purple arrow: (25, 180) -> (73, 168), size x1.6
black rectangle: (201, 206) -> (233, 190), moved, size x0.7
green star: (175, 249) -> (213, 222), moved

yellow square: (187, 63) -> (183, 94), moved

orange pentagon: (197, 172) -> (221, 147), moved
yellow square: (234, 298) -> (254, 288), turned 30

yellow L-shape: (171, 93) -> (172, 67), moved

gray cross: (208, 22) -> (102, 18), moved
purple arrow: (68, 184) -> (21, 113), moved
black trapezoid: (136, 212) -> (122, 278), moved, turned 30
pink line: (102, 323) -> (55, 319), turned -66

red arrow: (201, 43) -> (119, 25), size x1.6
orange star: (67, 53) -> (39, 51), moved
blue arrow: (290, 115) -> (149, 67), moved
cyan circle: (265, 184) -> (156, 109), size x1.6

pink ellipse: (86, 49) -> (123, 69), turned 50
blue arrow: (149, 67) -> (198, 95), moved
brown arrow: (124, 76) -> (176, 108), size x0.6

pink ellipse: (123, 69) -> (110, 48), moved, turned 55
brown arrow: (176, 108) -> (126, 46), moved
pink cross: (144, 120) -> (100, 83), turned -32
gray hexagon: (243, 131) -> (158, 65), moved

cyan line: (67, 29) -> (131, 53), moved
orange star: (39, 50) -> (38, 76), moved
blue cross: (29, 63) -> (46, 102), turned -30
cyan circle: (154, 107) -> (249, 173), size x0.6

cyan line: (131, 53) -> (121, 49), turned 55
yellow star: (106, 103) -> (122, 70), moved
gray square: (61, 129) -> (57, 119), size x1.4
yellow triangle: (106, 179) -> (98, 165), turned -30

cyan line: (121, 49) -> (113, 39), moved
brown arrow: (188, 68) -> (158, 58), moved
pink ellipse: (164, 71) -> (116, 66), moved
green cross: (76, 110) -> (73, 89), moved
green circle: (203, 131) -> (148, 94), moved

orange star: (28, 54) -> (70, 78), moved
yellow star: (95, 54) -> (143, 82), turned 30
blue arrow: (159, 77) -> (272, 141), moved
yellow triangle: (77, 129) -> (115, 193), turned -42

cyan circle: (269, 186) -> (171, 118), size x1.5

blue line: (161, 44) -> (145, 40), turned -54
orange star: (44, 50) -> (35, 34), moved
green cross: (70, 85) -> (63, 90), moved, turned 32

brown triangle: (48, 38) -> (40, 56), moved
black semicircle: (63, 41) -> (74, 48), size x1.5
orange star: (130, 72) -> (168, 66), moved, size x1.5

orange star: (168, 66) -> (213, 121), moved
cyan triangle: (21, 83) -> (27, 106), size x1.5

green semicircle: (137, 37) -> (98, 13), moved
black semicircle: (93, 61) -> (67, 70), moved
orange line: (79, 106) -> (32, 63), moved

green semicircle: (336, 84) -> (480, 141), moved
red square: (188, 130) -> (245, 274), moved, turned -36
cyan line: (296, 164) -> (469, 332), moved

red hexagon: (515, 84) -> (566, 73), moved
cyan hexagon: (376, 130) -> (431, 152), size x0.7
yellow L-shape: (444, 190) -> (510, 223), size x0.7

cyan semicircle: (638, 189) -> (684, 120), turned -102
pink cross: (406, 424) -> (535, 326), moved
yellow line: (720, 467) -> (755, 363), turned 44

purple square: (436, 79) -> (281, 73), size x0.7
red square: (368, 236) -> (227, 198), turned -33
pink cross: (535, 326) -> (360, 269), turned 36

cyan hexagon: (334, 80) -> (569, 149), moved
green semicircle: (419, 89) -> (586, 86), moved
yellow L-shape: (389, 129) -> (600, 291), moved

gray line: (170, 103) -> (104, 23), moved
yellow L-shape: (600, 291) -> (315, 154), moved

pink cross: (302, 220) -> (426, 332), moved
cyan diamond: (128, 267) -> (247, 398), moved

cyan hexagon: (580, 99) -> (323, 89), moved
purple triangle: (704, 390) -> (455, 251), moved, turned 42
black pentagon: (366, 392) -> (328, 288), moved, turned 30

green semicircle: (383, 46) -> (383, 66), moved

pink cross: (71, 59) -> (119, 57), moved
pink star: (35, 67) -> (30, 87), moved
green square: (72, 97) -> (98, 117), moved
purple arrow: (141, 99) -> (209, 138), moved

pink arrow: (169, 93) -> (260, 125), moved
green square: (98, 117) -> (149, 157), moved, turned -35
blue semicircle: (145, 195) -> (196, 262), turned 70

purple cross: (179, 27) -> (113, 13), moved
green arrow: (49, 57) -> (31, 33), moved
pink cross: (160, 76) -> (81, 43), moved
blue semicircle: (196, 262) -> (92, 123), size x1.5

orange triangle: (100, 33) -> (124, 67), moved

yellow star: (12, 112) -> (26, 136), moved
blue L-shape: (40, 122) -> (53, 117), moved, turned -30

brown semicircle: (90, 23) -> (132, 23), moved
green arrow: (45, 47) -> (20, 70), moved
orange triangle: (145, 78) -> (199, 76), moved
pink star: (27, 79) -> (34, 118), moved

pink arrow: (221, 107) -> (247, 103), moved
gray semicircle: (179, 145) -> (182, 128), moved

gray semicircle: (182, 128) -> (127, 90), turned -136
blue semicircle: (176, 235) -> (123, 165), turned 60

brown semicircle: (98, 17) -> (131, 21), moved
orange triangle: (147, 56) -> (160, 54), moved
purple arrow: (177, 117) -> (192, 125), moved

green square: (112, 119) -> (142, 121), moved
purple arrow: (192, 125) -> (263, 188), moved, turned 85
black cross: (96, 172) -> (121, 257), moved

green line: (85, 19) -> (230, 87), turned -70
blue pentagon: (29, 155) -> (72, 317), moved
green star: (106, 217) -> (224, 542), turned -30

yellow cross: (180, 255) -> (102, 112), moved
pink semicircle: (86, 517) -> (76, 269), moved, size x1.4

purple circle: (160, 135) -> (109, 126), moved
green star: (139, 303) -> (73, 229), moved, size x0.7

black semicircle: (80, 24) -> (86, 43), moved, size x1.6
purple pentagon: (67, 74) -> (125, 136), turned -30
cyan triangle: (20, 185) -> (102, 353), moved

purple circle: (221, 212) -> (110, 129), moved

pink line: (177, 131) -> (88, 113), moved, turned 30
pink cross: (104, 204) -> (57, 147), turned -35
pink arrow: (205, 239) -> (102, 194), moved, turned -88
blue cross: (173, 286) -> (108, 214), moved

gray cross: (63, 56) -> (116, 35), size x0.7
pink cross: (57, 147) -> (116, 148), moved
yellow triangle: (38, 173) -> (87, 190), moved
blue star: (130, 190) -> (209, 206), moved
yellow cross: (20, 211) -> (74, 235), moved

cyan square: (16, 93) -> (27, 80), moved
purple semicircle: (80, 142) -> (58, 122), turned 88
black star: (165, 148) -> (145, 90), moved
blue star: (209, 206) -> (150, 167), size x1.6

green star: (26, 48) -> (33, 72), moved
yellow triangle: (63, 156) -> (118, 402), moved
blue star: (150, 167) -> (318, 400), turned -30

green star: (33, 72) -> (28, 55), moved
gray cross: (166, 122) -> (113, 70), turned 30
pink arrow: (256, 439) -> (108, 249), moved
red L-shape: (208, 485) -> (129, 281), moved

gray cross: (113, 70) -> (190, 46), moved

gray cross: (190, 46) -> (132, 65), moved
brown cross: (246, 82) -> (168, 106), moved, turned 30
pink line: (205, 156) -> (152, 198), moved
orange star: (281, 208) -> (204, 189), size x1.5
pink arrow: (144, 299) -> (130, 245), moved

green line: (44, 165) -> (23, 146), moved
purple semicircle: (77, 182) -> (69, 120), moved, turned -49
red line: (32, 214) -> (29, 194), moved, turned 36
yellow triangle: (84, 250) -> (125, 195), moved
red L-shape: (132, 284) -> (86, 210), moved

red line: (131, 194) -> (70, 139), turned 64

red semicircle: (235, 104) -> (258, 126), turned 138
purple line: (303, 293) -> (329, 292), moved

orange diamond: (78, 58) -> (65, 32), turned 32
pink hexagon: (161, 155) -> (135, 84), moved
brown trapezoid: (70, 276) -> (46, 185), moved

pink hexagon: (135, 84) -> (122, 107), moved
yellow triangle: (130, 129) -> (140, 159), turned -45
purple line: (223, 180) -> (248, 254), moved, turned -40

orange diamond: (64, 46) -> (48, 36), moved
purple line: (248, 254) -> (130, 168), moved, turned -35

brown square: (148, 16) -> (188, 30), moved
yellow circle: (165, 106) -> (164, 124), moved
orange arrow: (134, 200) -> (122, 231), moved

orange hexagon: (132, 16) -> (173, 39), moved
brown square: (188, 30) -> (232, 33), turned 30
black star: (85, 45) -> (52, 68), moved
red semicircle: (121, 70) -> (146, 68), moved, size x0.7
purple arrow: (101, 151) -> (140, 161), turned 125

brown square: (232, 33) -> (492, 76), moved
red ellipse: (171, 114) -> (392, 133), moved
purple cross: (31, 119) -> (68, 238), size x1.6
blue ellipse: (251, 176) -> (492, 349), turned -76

● WHAT YOU WILL DO: Give again, unchanged, the lines running from the top of the material above through the line that has "purple arrow: (68, 184) -> (21, 113), moved", and nothing more.

● TASK RESPONSE:
purple arrow: (25, 180) -> (73, 168), size x1.6
black rectangle: (201, 206) -> (233, 190), moved, size x0.7
green star: (175, 249) -> (213, 222), moved

yellow square: (187, 63) -> (183, 94), moved

orange pentagon: (197, 172) -> (221, 147), moved
yellow square: (234, 298) -> (254, 288), turned 30

yellow L-shape: (171, 93) -> (172, 67), moved

gray cross: (208, 22) -> (102, 18), moved
purple arrow: (68, 184) -> (21, 113), moved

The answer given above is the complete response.